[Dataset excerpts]

··········

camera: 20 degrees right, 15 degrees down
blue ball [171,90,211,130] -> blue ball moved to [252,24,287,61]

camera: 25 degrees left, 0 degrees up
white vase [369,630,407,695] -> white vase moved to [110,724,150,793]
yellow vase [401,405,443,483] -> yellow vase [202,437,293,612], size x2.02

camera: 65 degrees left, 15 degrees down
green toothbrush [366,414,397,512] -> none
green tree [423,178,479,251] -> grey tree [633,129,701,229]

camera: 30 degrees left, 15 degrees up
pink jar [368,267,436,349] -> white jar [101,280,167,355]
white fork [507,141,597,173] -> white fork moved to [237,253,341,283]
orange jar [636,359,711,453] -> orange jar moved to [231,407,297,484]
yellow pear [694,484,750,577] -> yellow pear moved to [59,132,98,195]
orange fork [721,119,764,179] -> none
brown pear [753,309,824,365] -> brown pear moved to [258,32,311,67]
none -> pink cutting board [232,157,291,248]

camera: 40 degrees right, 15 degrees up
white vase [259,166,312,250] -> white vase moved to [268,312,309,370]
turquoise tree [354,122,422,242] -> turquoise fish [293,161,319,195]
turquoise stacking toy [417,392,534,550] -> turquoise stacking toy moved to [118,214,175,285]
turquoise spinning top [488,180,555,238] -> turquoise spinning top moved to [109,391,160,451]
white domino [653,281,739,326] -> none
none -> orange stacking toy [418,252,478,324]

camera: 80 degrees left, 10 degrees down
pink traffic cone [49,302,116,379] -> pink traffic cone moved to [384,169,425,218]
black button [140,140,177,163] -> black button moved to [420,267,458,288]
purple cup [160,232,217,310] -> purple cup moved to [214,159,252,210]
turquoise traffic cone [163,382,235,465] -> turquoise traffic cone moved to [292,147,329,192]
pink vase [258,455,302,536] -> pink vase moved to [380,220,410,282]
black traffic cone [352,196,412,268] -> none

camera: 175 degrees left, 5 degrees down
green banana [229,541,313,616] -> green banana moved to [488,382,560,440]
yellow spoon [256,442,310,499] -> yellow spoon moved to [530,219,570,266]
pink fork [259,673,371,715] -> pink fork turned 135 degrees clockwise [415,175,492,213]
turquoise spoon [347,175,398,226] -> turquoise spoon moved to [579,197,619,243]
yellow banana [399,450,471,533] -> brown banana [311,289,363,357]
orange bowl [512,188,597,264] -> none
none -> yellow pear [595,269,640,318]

··········

DIRECTIONS FOR THIS TASK
Would you copy, unchanged, the stretch of the records above that begins at the line containing "orange fork [721,119,764,179] -> none" and ends at the line containing "pink fork [259,673,371,715]", and only that?

SOLUTION
orange fork [721,119,764,179] -> none
brown pear [753,309,824,365] -> brown pear moved to [258,32,311,67]
none -> pink cutting board [232,157,291,248]

camera: 40 degrees right, 15 degrees up
white vase [259,166,312,250] -> white vase moved to [268,312,309,370]
turquoise tree [354,122,422,242] -> turquoise fish [293,161,319,195]
turquoise stacking toy [417,392,534,550] -> turquoise stacking toy moved to [118,214,175,285]
turquoise spinning top [488,180,555,238] -> turquoise spinning top moved to [109,391,160,451]
white domino [653,281,739,326] -> none
none -> orange stacking toy [418,252,478,324]

camera: 80 degrees left, 10 degrees down
pink traffic cone [49,302,116,379] -> pink traffic cone moved to [384,169,425,218]
black button [140,140,177,163] -> black button moved to [420,267,458,288]
purple cup [160,232,217,310] -> purple cup moved to [214,159,252,210]
turquoise traffic cone [163,382,235,465] -> turquoise traffic cone moved to [292,147,329,192]
pink vase [258,455,302,536] -> pink vase moved to [380,220,410,282]
black traffic cone [352,196,412,268] -> none

camera: 175 degrees left, 5 degrees down
green banana [229,541,313,616] -> green banana moved to [488,382,560,440]
yellow spoon [256,442,310,499] -> yellow spoon moved to [530,219,570,266]
pink fork [259,673,371,715] -> pink fork turned 135 degrees clockwise [415,175,492,213]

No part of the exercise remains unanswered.